[Set task] Copy out all the material below with "Against" changed to "Conceded" and everything else kept the same. Leave the pictures out.

[Materials provided]
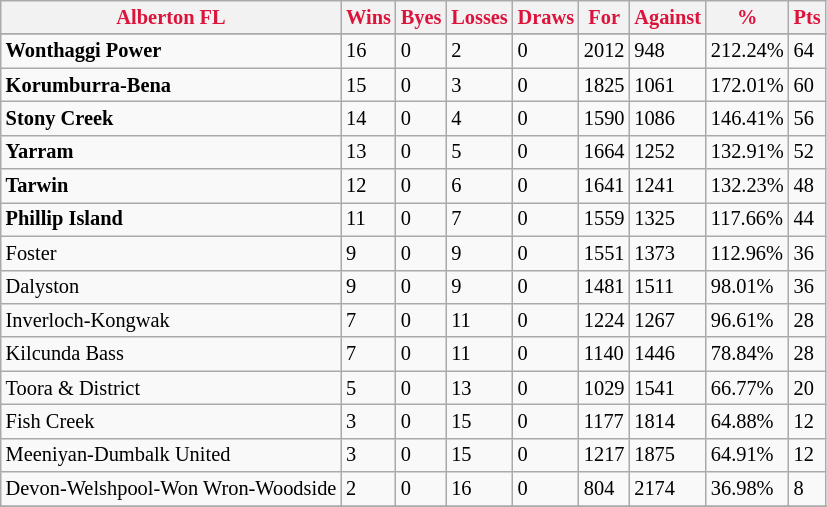
1086 [668, 118]
132.23% [748, 186]
1481 [604, 287]
Wins [368, 17]
1217 [604, 455]
212.24% [748, 51]
Draws [546, 17]
56 [808, 118]
Korumburra-Bena [171, 85]
Toora & District [171, 388]
1061 [668, 85]
1590 [604, 118]
48 [808, 186]
1511 [668, 287]
1814 [668, 421]
1325 [668, 219]
60 [808, 85]
1551 [604, 253]
Pts [808, 17]
14 [368, 118]
1664 [604, 152]
Phillip Island [171, 219]
Tarwin [171, 186]
172.01% [748, 85]
6 [479, 186]
1140 [604, 354]
8 [808, 489]
64.91% [748, 455]
Meeniyan-Dumbalk United [171, 455]
1252 [668, 152]
Dalyston [171, 287]
20 [808, 388]
2012 [604, 51]
Stony Creek [171, 118]
52 [808, 152]
1177 [604, 421]
804 [604, 489]
Foster [171, 253]
Yarram [171, 152]
1541 [668, 388]
Inverloch-Kongwak [171, 320]
1241 [668, 186]
Fish Creek [171, 421]
117.66% [748, 219]
1224 [604, 320]
1641 [604, 186]
For [604, 17]
Against [668, 17]
Kilcunda Bass [171, 354]
98.01% [748, 287]
1446 [668, 354]
1373 [668, 253]
Devon-Welshpool-Won Wron-Woodside [171, 489]
1825 [604, 85]
1029 [604, 388]
64 [808, 51]
78.84% [748, 354]
96.61% [748, 320]
1875 [668, 455]
Wonthaggi Power [171, 51]
44 [808, 219]
Alberton FL [171, 17]
4 [479, 118]
1267 [668, 320]
36.98% [748, 489]
132.91% [748, 152]
% [748, 17]
66.77% [748, 388]
2174 [668, 489]
Byes [421, 17]
146.41% [748, 118]
112.96% [748, 253]
Losses [479, 17]
64.88% [748, 421]
948 [668, 51]
1559 [604, 219]
Locate the cell with the specified text and output its [X, Y] center coordinate. 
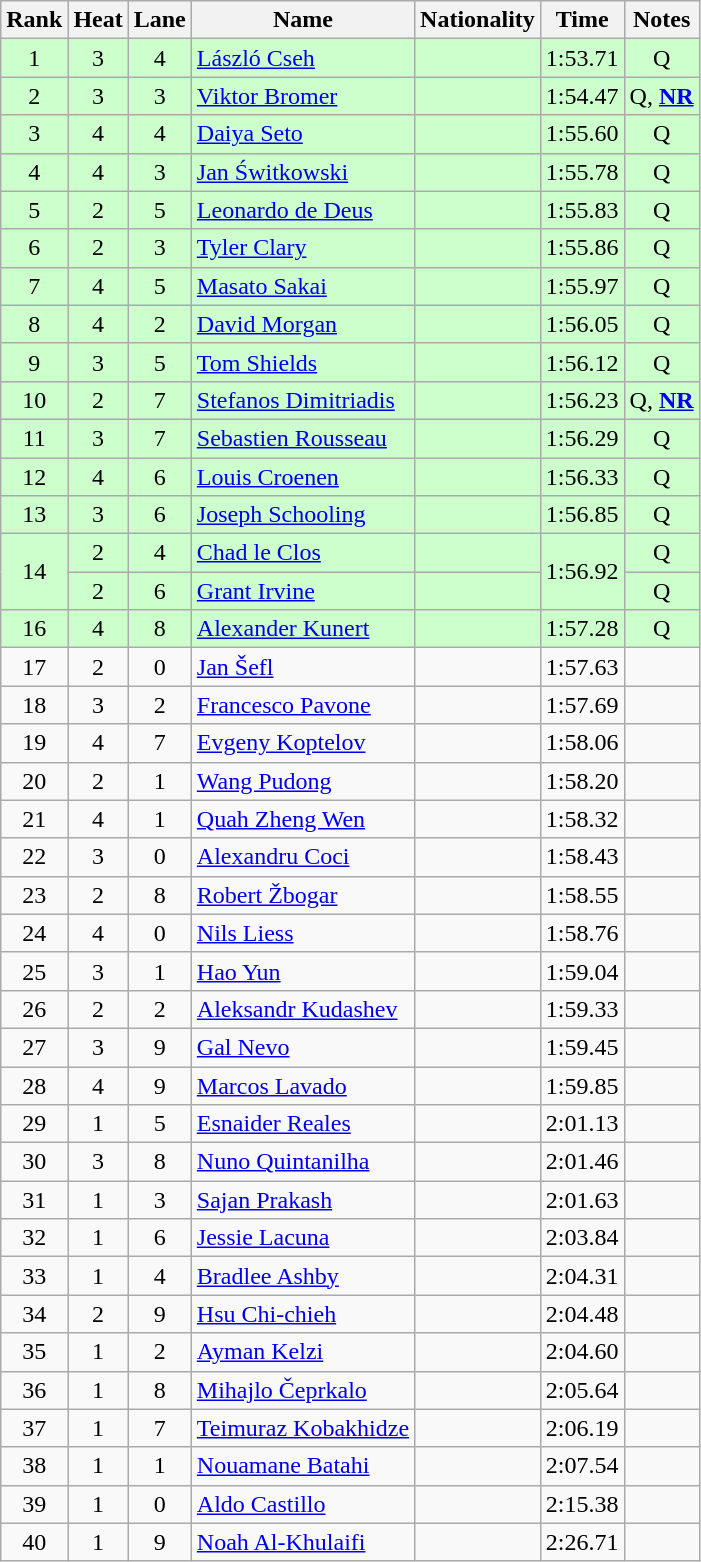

[Correct response]
1086 [668, 118]
132.23% [748, 186]
1481 [604, 287]
Wins [368, 17]
1217 [604, 455]
212.24% [748, 51]
Draws [546, 17]
56 [808, 118]
Korumburra-Bena [171, 85]
Toora & District [171, 388]
1061 [668, 85]
1590 [604, 118]
48 [808, 186]
1511 [668, 287]
1814 [668, 421]
1325 [668, 219]
60 [808, 85]
1551 [604, 253]
Pts [808, 17]
14 [368, 118]
1664 [604, 152]
Phillip Island [171, 219]
Tarwin [171, 186]
172.01% [748, 85]
6 [479, 186]
1140 [604, 354]
8 [808, 489]
64.91% [748, 455]
Meeniyan-Dumbalk United [171, 455]
1252 [668, 152]
Dalyston [171, 287]
20 [808, 388]
2012 [604, 51]
Stony Creek [171, 118]
52 [808, 152]
1177 [604, 421]
804 [604, 489]
Foster [171, 253]
Yarram [171, 152]
1541 [668, 388]
Inverloch-Kongwak [171, 320]
1241 [668, 186]
Fish Creek [171, 421]
117.66% [748, 219]
1224 [604, 320]
1641 [604, 186]
For [604, 17]
Conceded [668, 17]
Kilcunda Bass [171, 354]
98.01% [748, 287]
1446 [668, 354]
1373 [668, 253]
Devon-Welshpool-Won Wron-Woodside [171, 489]
1825 [604, 85]
1029 [604, 388]
64 [808, 51]
78.84% [748, 354]
96.61% [748, 320]
1875 [668, 455]
Wonthaggi Power [171, 51]
44 [808, 219]
Alberton FL [171, 17]
4 [479, 118]
1267 [668, 320]
36.98% [748, 489]
132.91% [748, 152]
% [748, 17]
66.77% [748, 388]
2174 [668, 489]
Byes [421, 17]
146.41% [748, 118]
112.96% [748, 253]
Losses [479, 17]
64.88% [748, 421]
948 [668, 51]
1559 [604, 219]
Locate the cell with the specified text and output its [X, Y] center coordinate. 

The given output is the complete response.